_Exercise_:
Everything from the line that contains "œuf (noir) (676" through the last line of the listing must be copied exactly, with both of those lines included and no others.

_Material provided_:
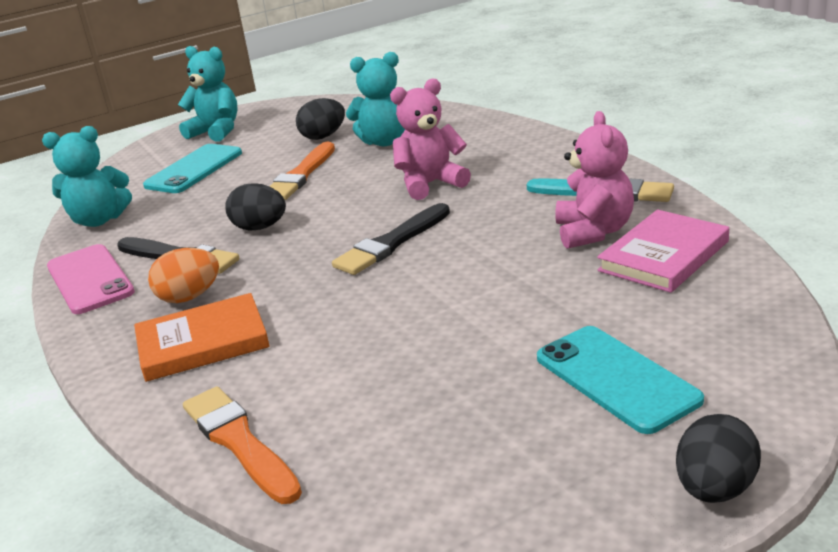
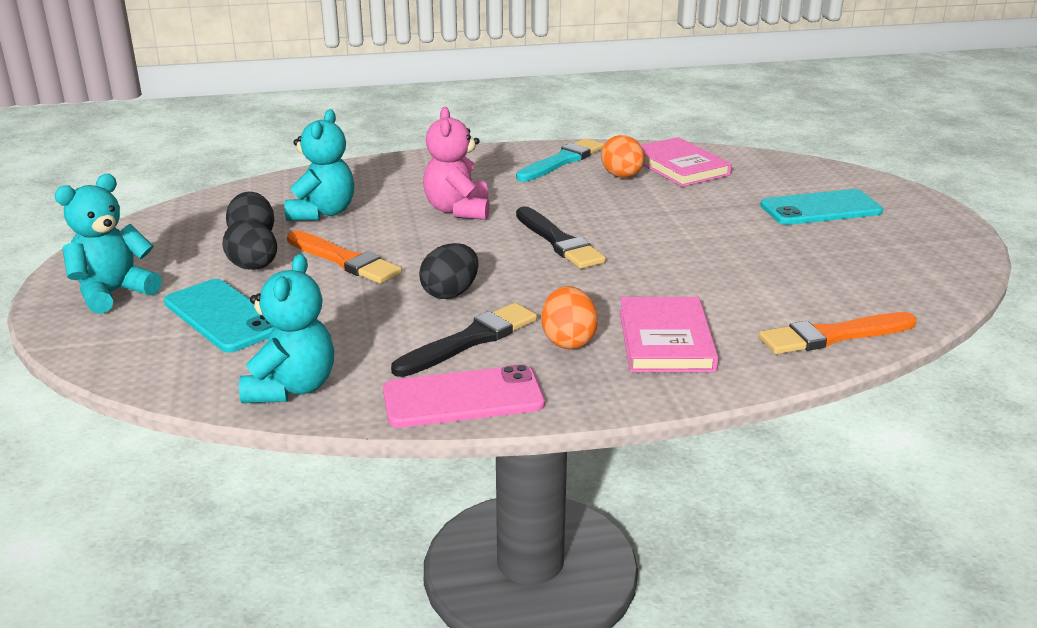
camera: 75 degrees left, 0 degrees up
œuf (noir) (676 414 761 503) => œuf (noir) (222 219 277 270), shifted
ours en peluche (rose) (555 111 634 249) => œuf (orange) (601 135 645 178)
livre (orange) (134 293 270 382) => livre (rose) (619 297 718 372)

_Exercise solution_:
œuf (noir) (676 414 761 503) => œuf (noir) (222 219 277 270), shifted
ours en peluche (rose) (555 111 634 249) => œuf (orange) (601 135 645 178)
livre (orange) (134 293 270 382) => livre (rose) (619 297 718 372)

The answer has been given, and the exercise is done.